• [Your instructions] Copy out once more, exactly, the line with "black plate D4:G4" and all the lines after it, up to the last line of the data.

• [Entries provided]
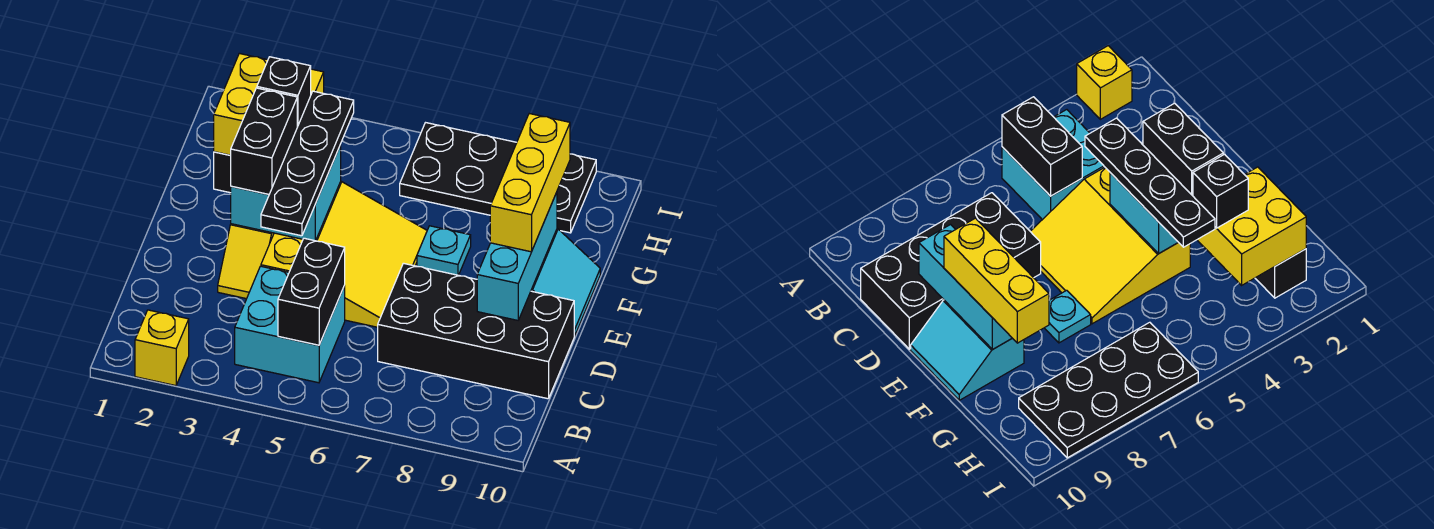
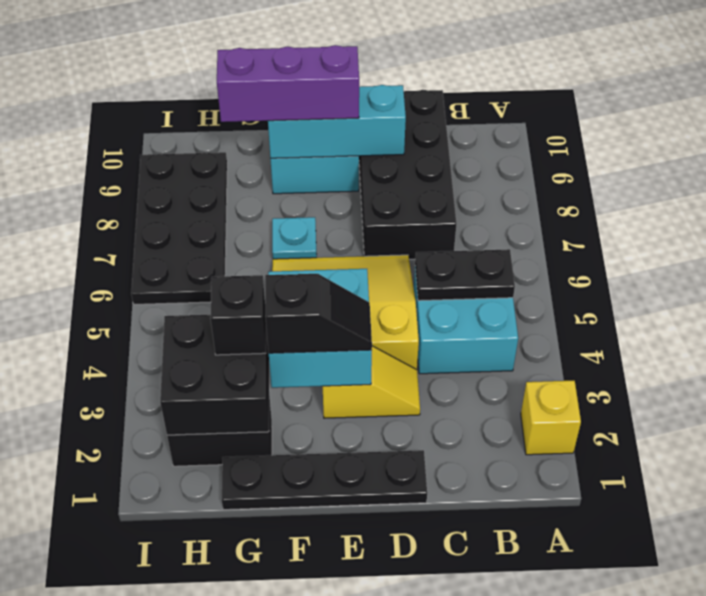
black brick B5:C5 level 2 -> black plate B5:C5 level 2
black plate D4:G4 level 3 -> black plate D1:G1 level 1
black brick E3:F3 level 3 -> black slope E3:F3 level 3 top F
yellow brick E9:G9 level 3 -> purple brick E9:G9 level 3
yellow brick G2:H3 level 2 -> black brick G2:H3 level 2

• [Expected answer]
black plate D4:G4 level 3 -> black plate D1:G1 level 1
black brick E3:F3 level 3 -> black slope E3:F3 level 3 top F
yellow brick E9:G9 level 3 -> purple brick E9:G9 level 3
yellow brick G2:H3 level 2 -> black brick G2:H3 level 2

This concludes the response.